**Problem details:** A faithful, word-for-word copy of the data below is required, without pictures.

**Source records:**

§ §

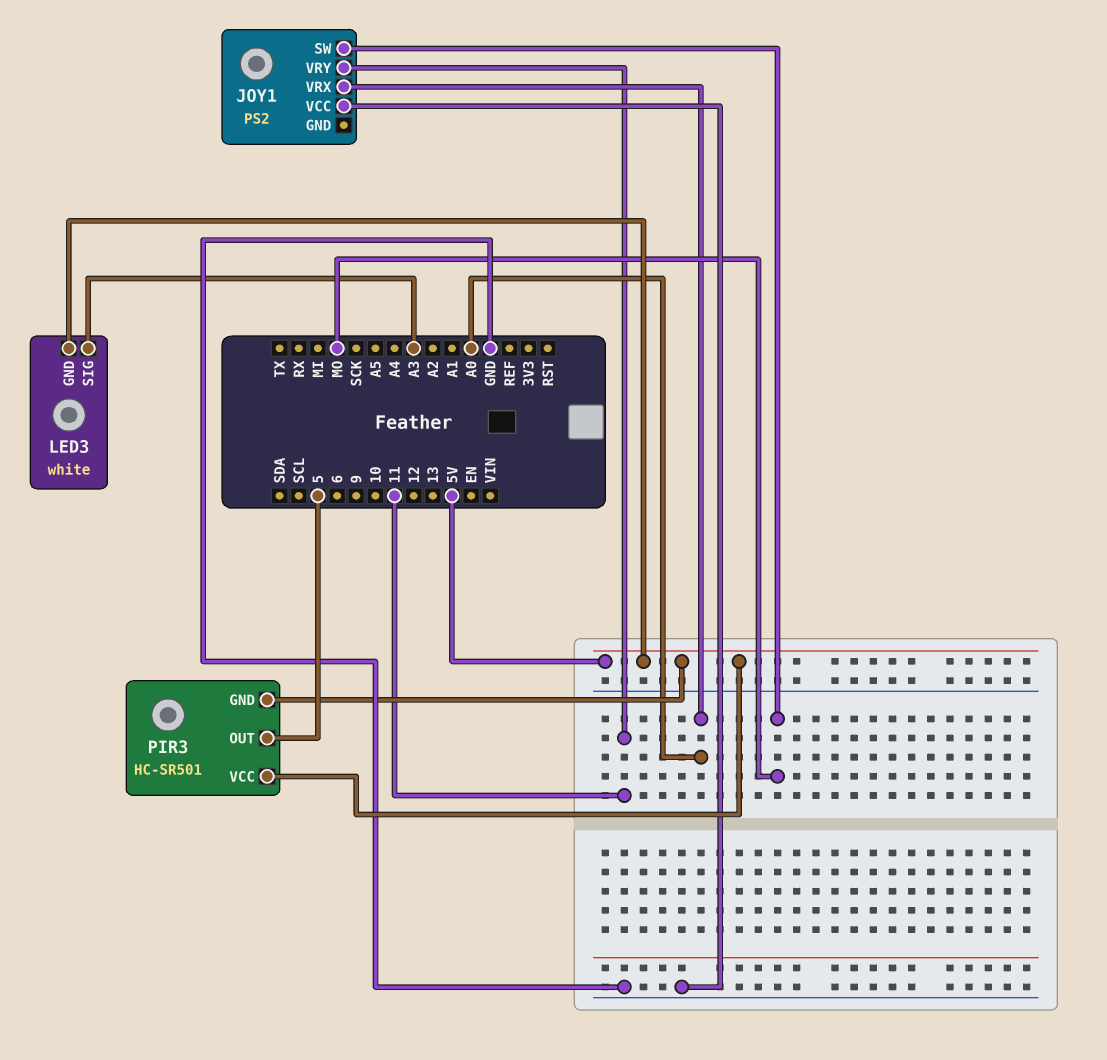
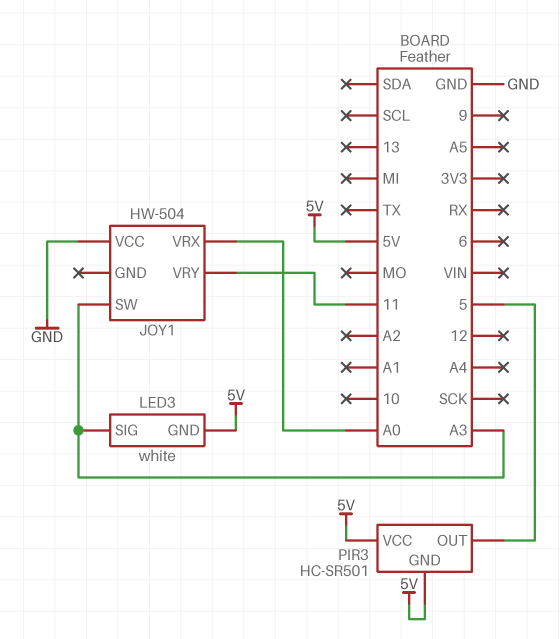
JOY1: PS2 -> HW-504
JOY1 pin SW: MO -> A3

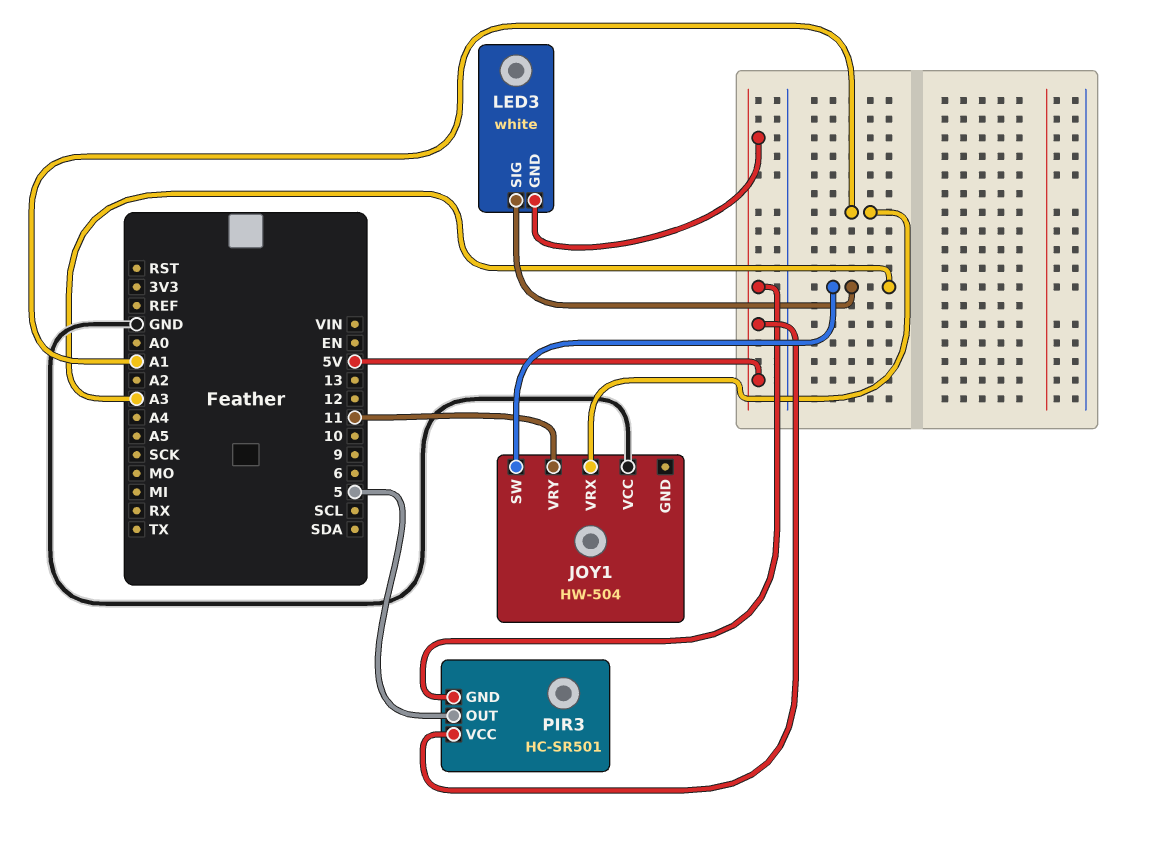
JOY1 pin VRX: A0 -> A1

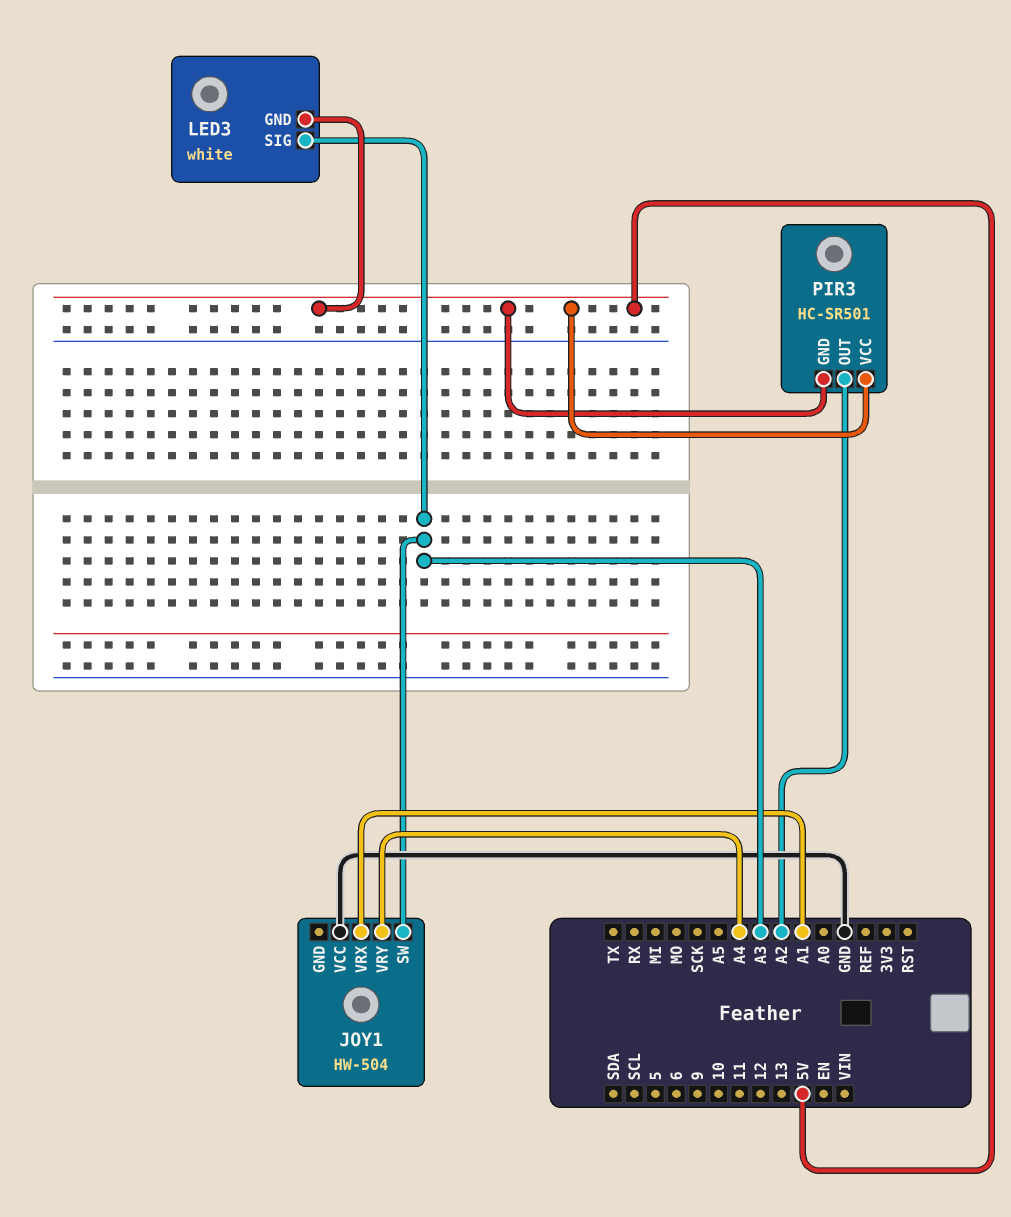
JOY1 pin VRY: 11 -> A4
PIR3 pin OUT: 5 -> A2

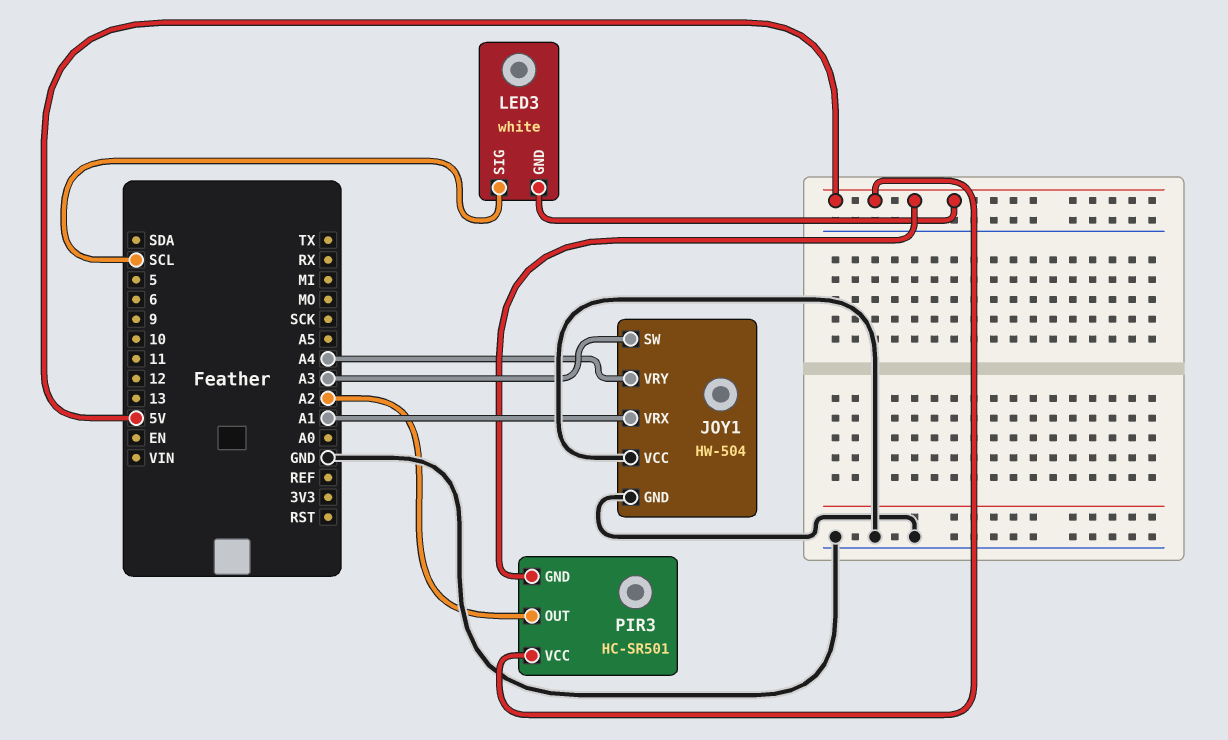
JOY1 pin GND: none -> GND
LED3 pin SIG: A3 -> SCL

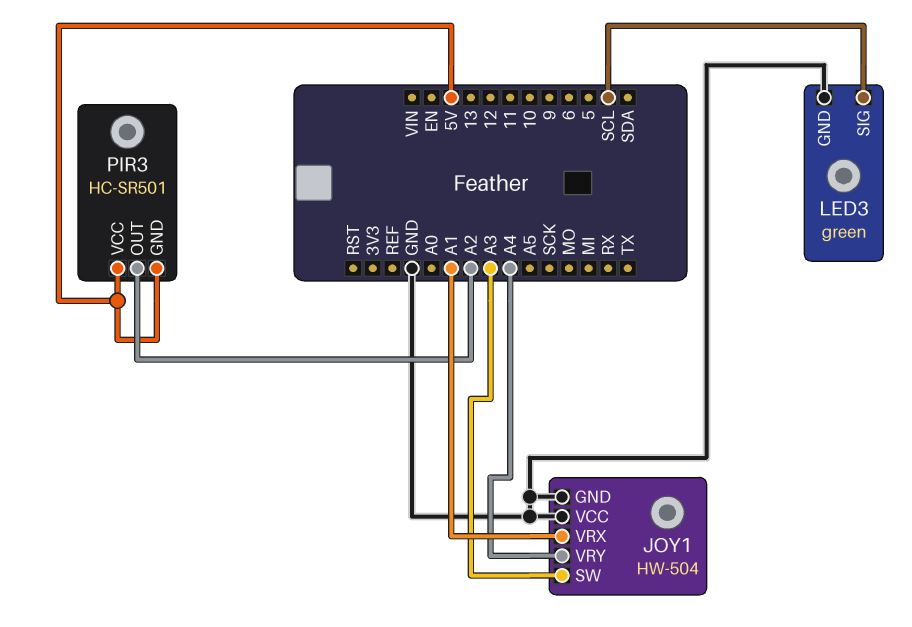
LED3: white -> green
LED3 pin GND: 5V -> GND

§ §

**Task response:**
JOY1: PS2 -> HW-504
JOY1 pin SW: MO -> A3

JOY1 pin VRX: A0 -> A1

JOY1 pin VRY: 11 -> A4
PIR3 pin OUT: 5 -> A2

JOY1 pin GND: none -> GND
LED3 pin SIG: A3 -> SCL

LED3: white -> green
LED3 pin GND: 5V -> GND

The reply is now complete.